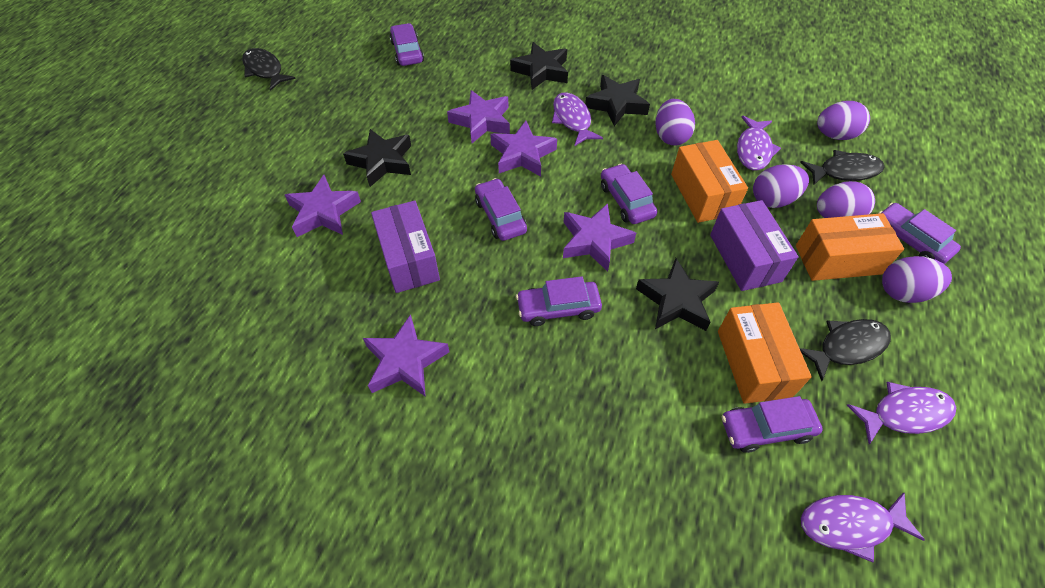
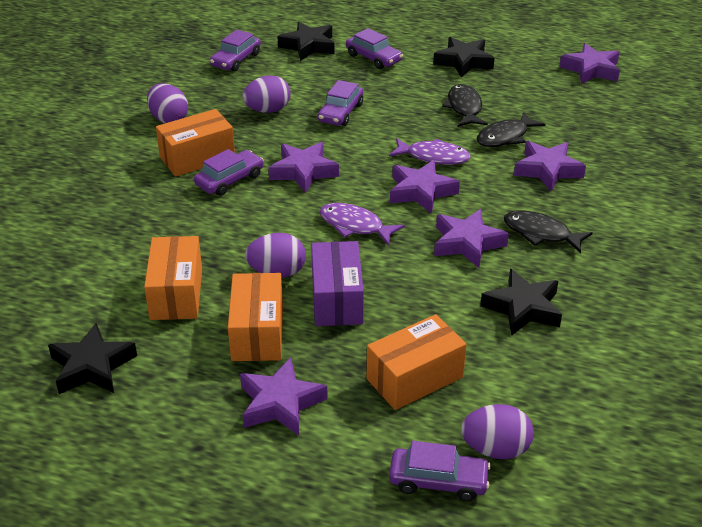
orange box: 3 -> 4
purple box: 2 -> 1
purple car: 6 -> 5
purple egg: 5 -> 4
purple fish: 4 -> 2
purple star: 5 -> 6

## [WHAT THE TASK ASKS]
Would you repeat the complete listing exactly, excluding each picture it holds?

## [RESULT OF THE EXERCISE]
orange box: 3 -> 4
purple box: 2 -> 1
purple car: 6 -> 5
purple egg: 5 -> 4
purple fish: 4 -> 2
purple star: 5 -> 6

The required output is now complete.